#### WORK TO COMPLETE
Exact repetition, please: start with the line where "cyan brick G7:G8" appears and stop after the final line of the records.

[Collected data entries]
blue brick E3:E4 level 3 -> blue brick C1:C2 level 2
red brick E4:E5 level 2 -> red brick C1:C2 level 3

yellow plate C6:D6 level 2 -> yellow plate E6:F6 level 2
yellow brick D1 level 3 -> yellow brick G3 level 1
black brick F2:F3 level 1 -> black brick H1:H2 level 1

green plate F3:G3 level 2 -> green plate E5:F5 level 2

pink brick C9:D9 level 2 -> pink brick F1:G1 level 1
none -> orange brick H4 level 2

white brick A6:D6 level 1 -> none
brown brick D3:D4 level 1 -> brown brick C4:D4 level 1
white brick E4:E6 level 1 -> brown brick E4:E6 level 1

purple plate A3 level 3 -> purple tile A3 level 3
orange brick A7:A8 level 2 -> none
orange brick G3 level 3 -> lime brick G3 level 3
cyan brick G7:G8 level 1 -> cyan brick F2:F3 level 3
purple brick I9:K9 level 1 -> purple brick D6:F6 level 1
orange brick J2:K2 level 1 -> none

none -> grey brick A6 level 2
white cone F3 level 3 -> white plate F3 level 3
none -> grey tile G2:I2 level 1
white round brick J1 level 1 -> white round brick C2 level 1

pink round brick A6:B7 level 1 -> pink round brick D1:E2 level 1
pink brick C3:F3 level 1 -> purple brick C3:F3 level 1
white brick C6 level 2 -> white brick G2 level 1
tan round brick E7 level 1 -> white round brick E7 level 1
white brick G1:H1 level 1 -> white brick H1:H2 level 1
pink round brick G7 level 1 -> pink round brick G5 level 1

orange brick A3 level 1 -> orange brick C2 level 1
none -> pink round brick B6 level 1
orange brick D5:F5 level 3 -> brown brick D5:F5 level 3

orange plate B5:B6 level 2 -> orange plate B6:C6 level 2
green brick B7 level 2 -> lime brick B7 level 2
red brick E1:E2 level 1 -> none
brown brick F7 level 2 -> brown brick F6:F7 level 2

#### EXERCISE SOLUTION
cyan brick G7:G8 level 1 -> cyan brick F2:F3 level 3
purple brick I9:K9 level 1 -> purple brick D6:F6 level 1
orange brick J2:K2 level 1 -> none

none -> grey brick A6 level 2
white cone F3 level 3 -> white plate F3 level 3
none -> grey tile G2:I2 level 1
white round brick J1 level 1 -> white round brick C2 level 1

pink round brick A6:B7 level 1 -> pink round brick D1:E2 level 1
pink brick C3:F3 level 1 -> purple brick C3:F3 level 1
white brick C6 level 2 -> white brick G2 level 1
tan round brick E7 level 1 -> white round brick E7 level 1
white brick G1:H1 level 1 -> white brick H1:H2 level 1
pink round brick G7 level 1 -> pink round brick G5 level 1

orange brick A3 level 1 -> orange brick C2 level 1
none -> pink round brick B6 level 1
orange brick D5:F5 level 3 -> brown brick D5:F5 level 3

orange plate B5:B6 level 2 -> orange plate B6:C6 level 2
green brick B7 level 2 -> lime brick B7 level 2
red brick E1:E2 level 1 -> none
brown brick F7 level 2 -> brown brick F6:F7 level 2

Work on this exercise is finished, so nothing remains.